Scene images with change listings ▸
========================================

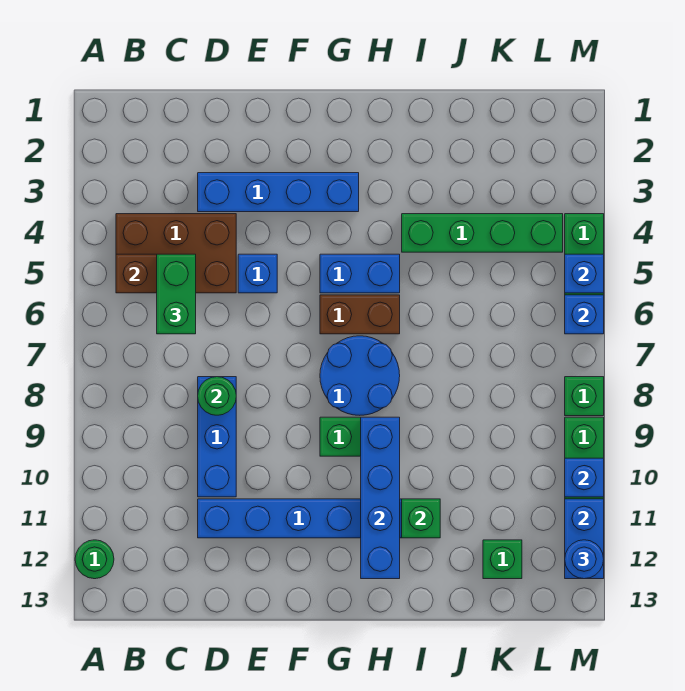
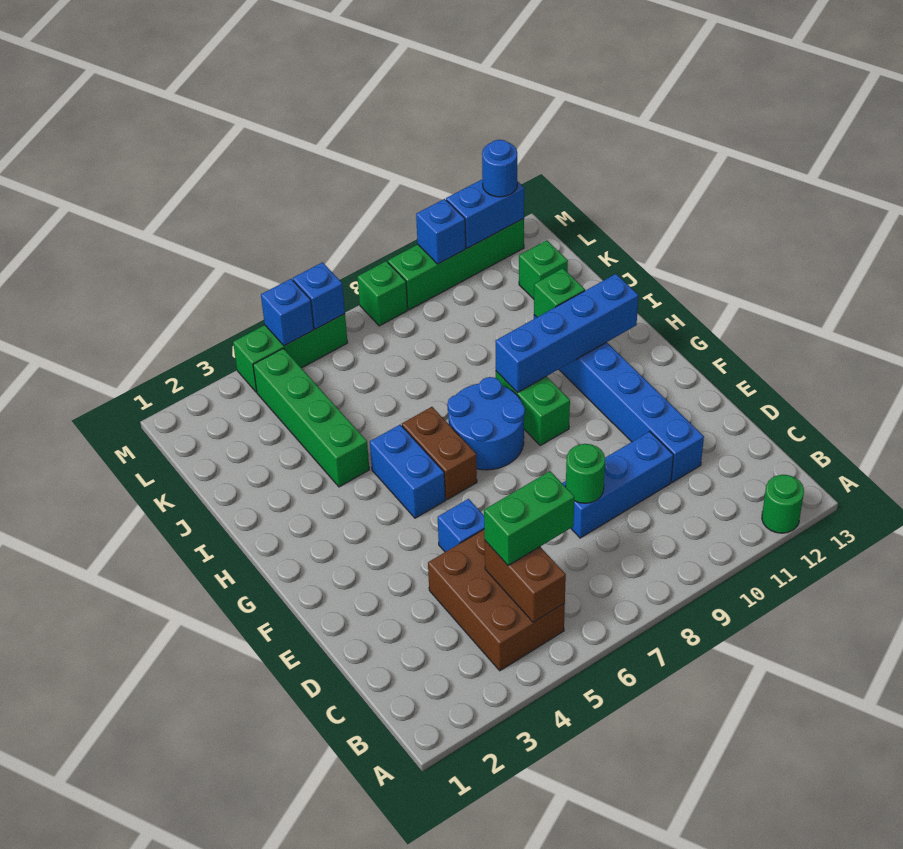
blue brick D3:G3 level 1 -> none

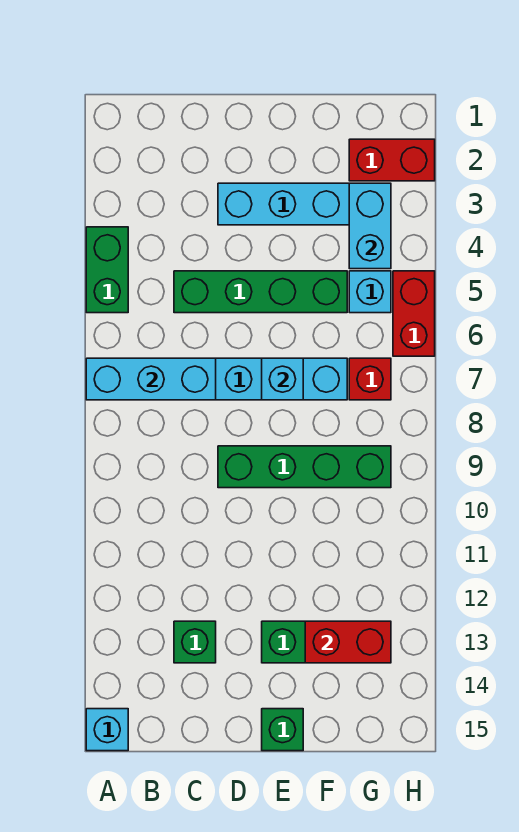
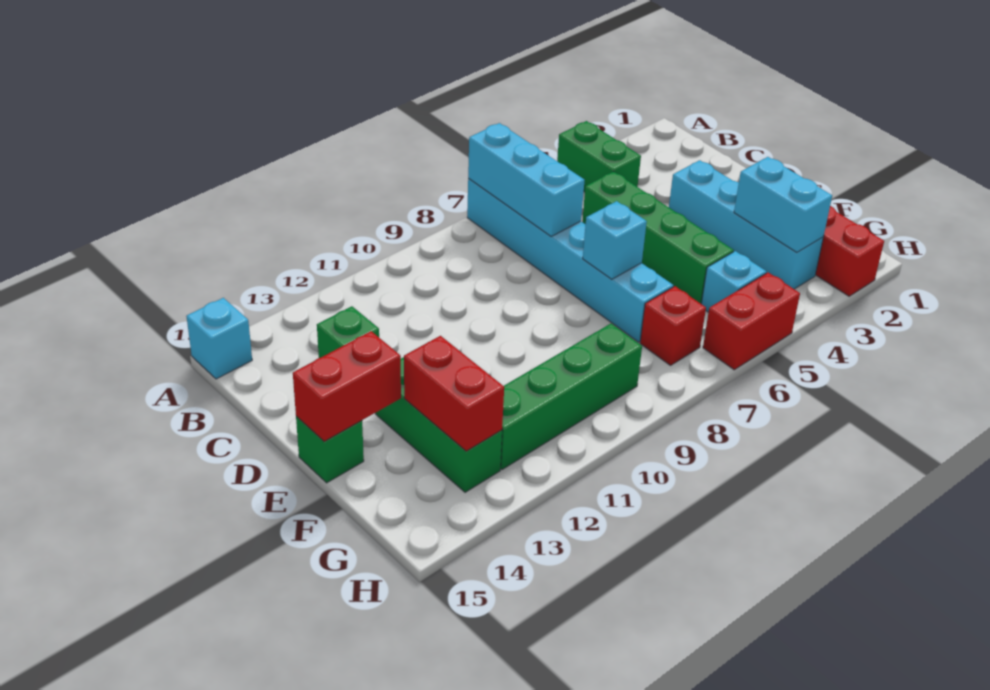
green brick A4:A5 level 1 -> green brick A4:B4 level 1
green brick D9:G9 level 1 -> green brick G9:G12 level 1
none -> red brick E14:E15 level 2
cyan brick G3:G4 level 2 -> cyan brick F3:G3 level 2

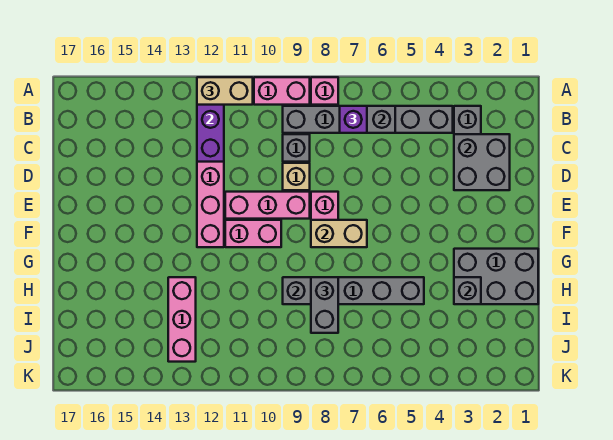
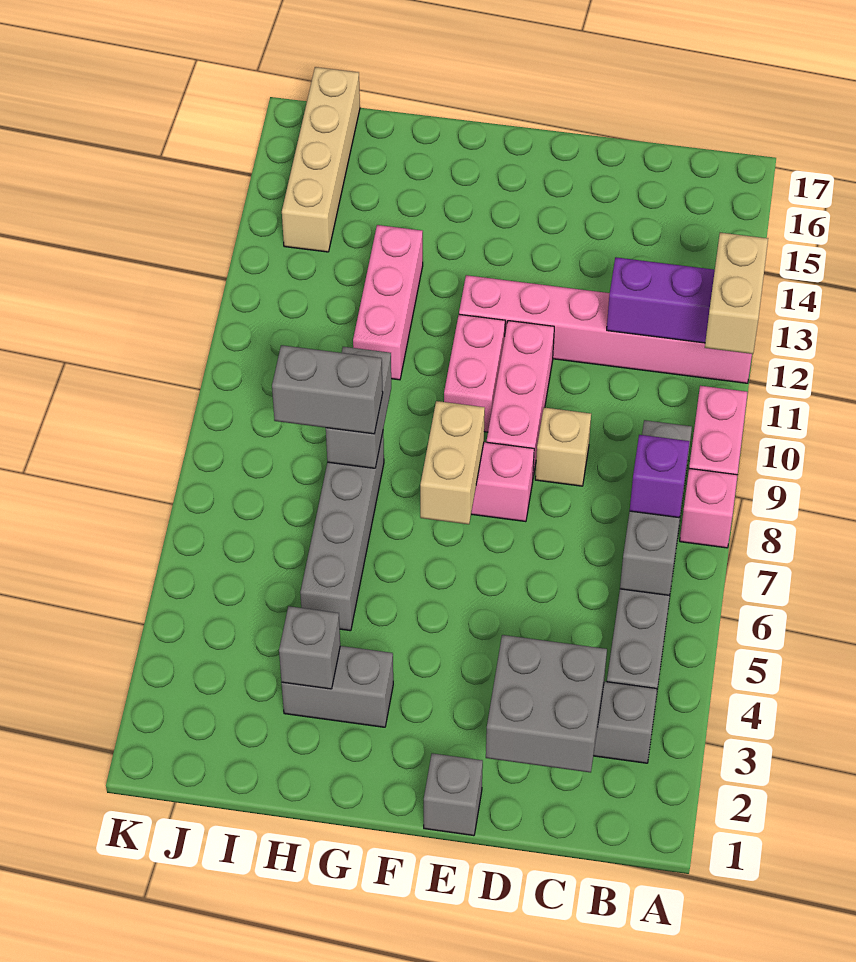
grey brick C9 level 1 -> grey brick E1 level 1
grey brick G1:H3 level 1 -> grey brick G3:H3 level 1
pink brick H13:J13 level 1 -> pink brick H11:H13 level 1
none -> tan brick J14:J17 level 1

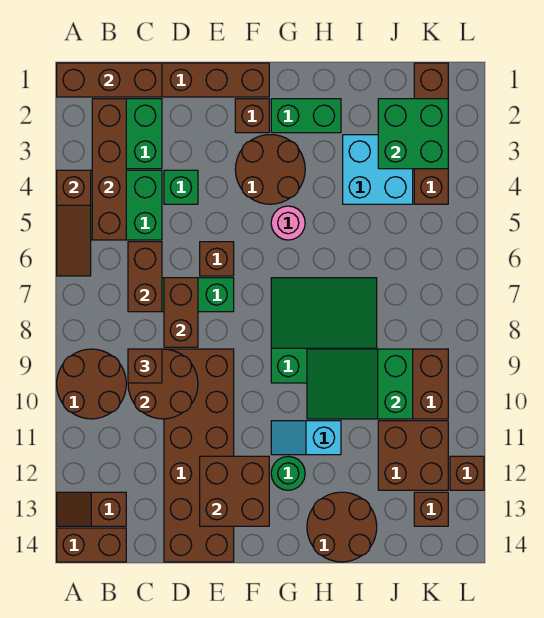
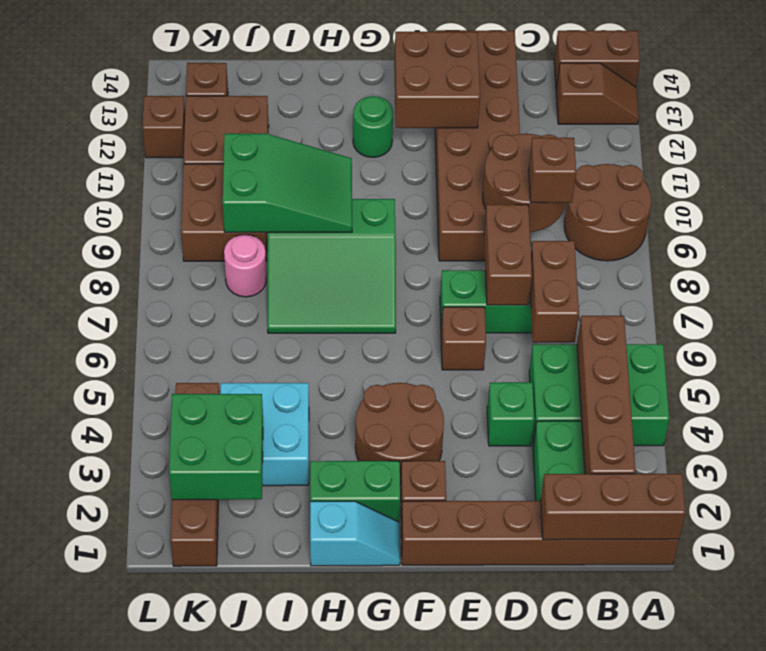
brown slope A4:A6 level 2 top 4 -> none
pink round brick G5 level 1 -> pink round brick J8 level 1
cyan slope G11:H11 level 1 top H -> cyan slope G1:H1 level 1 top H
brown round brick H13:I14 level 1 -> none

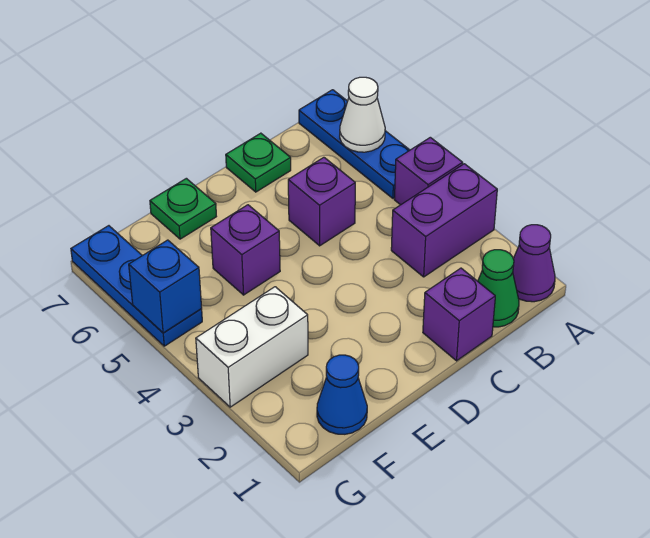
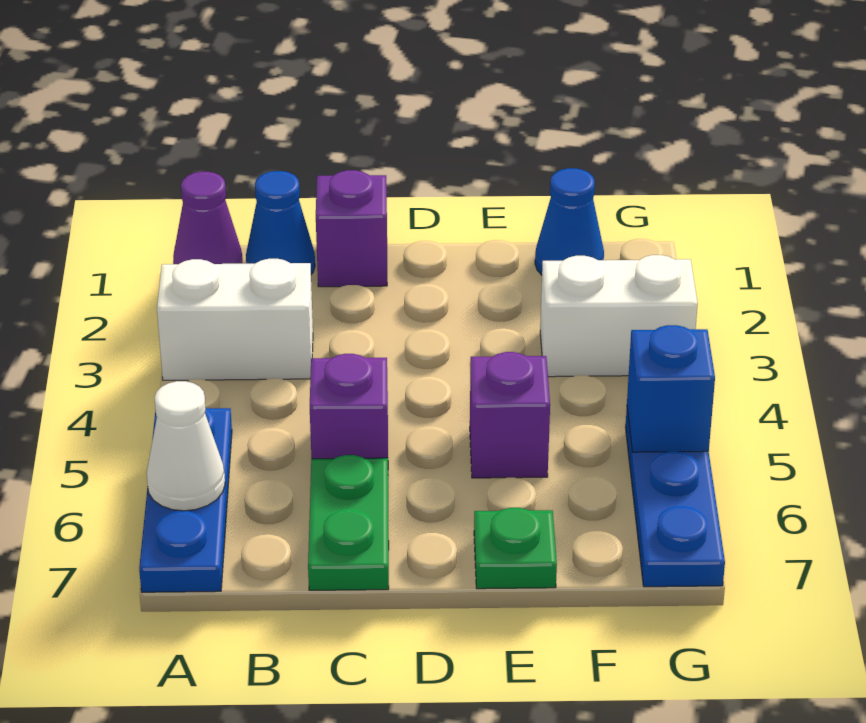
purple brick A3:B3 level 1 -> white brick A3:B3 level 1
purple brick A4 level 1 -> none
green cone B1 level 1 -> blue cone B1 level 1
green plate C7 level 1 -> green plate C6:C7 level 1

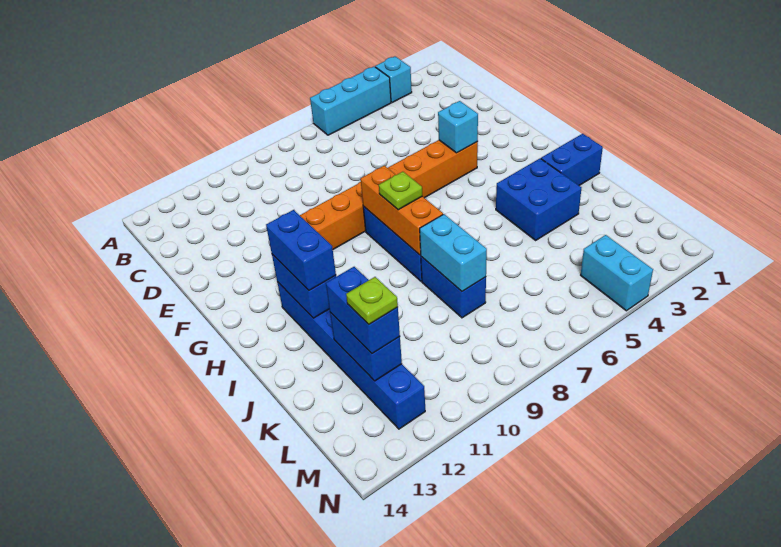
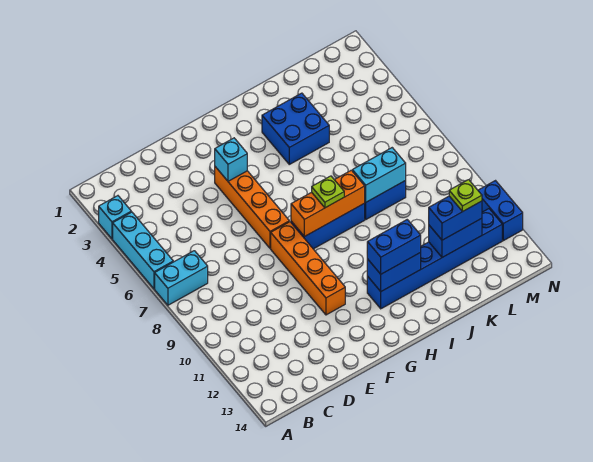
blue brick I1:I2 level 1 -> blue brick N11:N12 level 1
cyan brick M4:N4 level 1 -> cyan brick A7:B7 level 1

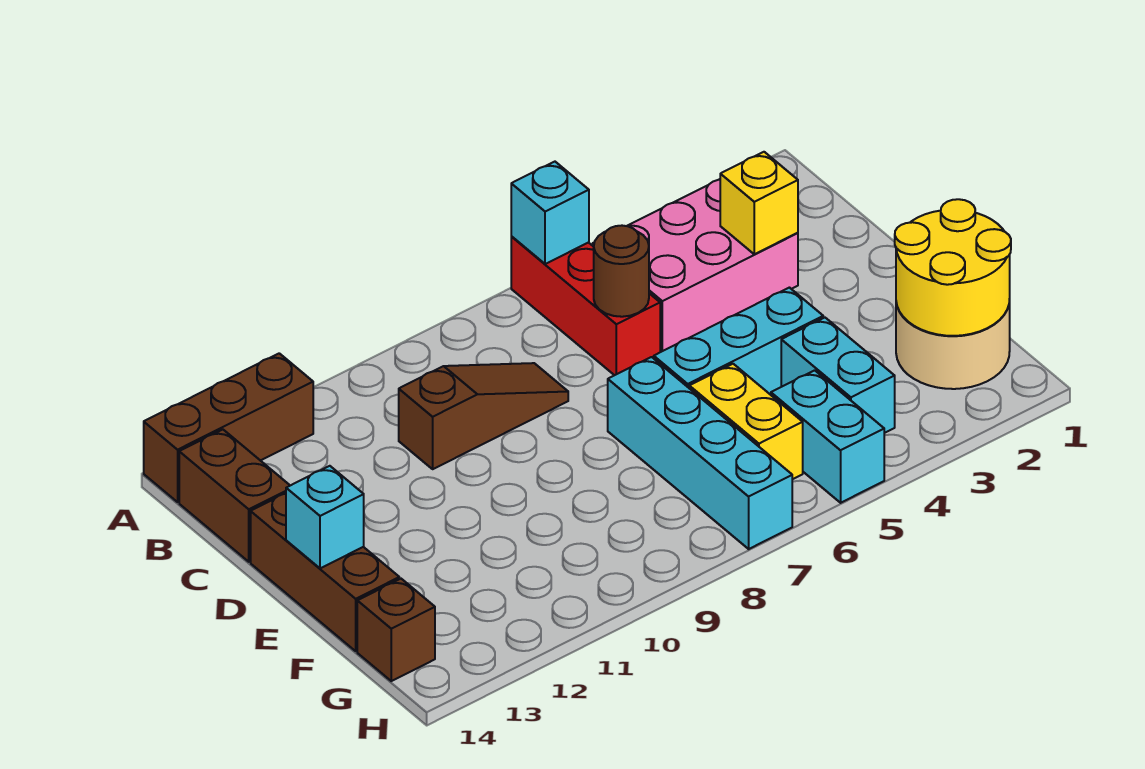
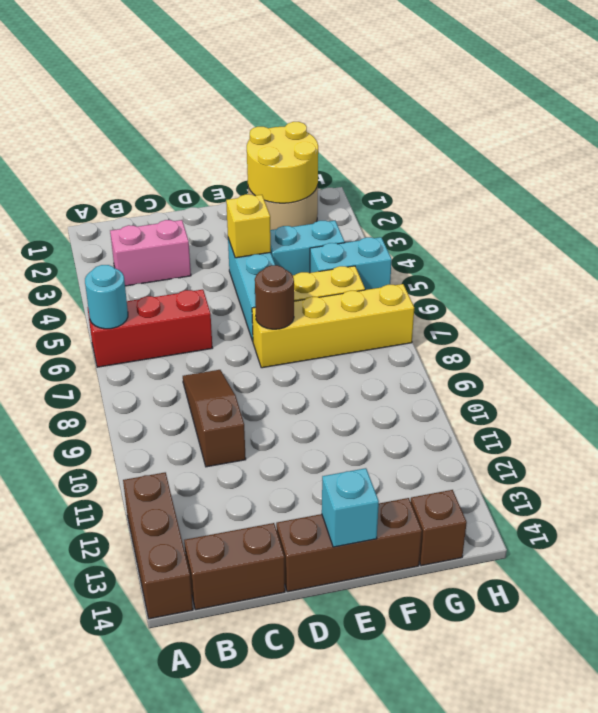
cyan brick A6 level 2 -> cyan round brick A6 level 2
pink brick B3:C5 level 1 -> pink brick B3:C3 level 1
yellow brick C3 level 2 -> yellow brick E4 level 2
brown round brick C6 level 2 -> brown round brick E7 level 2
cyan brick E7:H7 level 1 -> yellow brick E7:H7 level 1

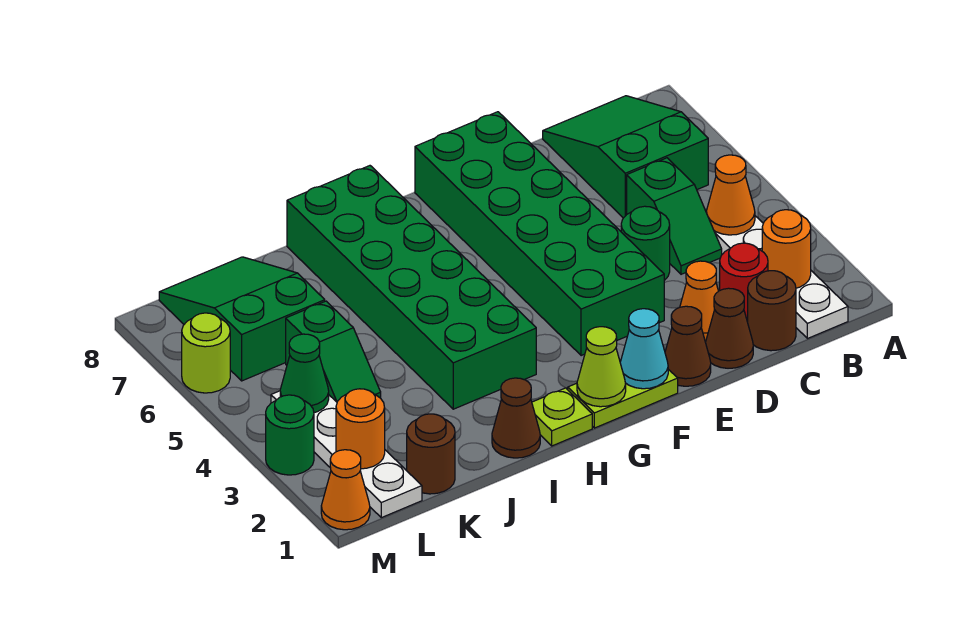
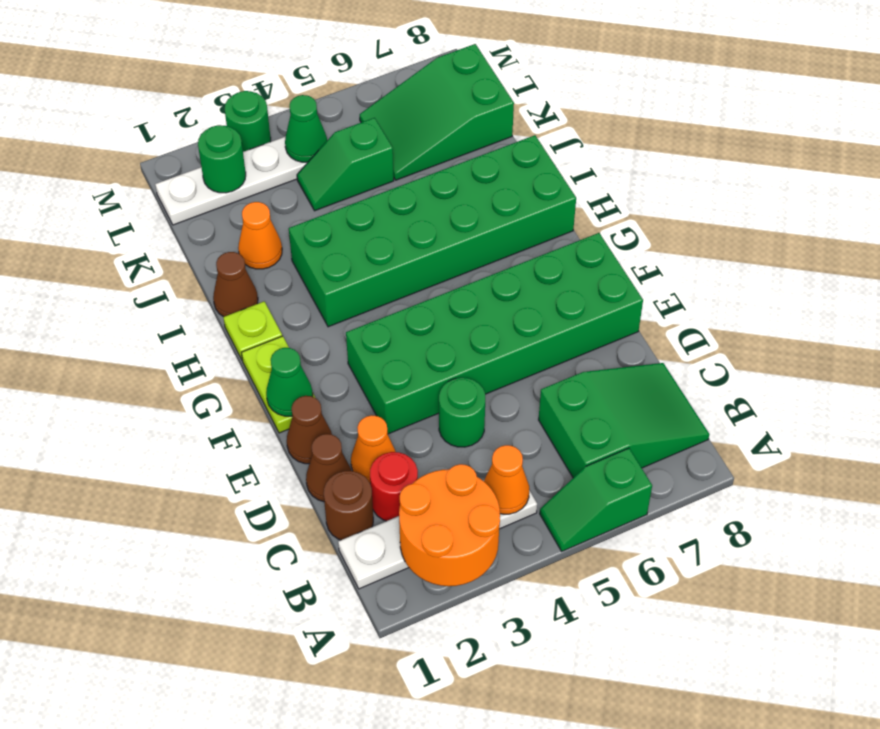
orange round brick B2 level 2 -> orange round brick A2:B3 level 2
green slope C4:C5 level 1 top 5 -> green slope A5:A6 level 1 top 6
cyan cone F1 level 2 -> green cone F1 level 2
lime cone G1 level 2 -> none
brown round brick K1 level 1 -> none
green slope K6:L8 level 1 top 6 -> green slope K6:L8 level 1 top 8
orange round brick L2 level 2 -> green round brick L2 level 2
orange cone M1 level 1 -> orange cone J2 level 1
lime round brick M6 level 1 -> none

========================================

Aim of the task ▸
Every record above should be transcribed exactly; the pictures stay out of the copy.

Response to this task ▸
blue brick D3:G3 level 1 -> none

green brick A4:A5 level 1 -> green brick A4:B4 level 1
green brick D9:G9 level 1 -> green brick G9:G12 level 1
none -> red brick E14:E15 level 2
cyan brick G3:G4 level 2 -> cyan brick F3:G3 level 2

grey brick C9 level 1 -> grey brick E1 level 1
grey brick G1:H3 level 1 -> grey brick G3:H3 level 1
pink brick H13:J13 level 1 -> pink brick H11:H13 level 1
none -> tan brick J14:J17 level 1

brown slope A4:A6 level 2 top 4 -> none
pink round brick G5 level 1 -> pink round brick J8 level 1
cyan slope G11:H11 level 1 top H -> cyan slope G1:H1 level 1 top H
brown round brick H13:I14 level 1 -> none

purple brick A3:B3 level 1 -> white brick A3:B3 level 1
purple brick A4 level 1 -> none
green cone B1 level 1 -> blue cone B1 level 1
green plate C7 level 1 -> green plate C6:C7 level 1

blue brick I1:I2 level 1 -> blue brick N11:N12 level 1
cyan brick M4:N4 level 1 -> cyan brick A7:B7 level 1

cyan brick A6 level 2 -> cyan round brick A6 level 2
pink brick B3:C5 level 1 -> pink brick B3:C3 level 1
yellow brick C3 level 2 -> yellow brick E4 level 2
brown round brick C6 level 2 -> brown round brick E7 level 2
cyan brick E7:H7 level 1 -> yellow brick E7:H7 level 1

orange round brick B2 level 2 -> orange round brick A2:B3 level 2
green slope C4:C5 level 1 top 5 -> green slope A5:A6 level 1 top 6
cyan cone F1 level 2 -> green cone F1 level 2
lime cone G1 level 2 -> none
brown round brick K1 level 1 -> none
green slope K6:L8 level 1 top 6 -> green slope K6:L8 level 1 top 8
orange round brick L2 level 2 -> green round brick L2 level 2
orange cone M1 level 1 -> orange cone J2 level 1
lime round brick M6 level 1 -> none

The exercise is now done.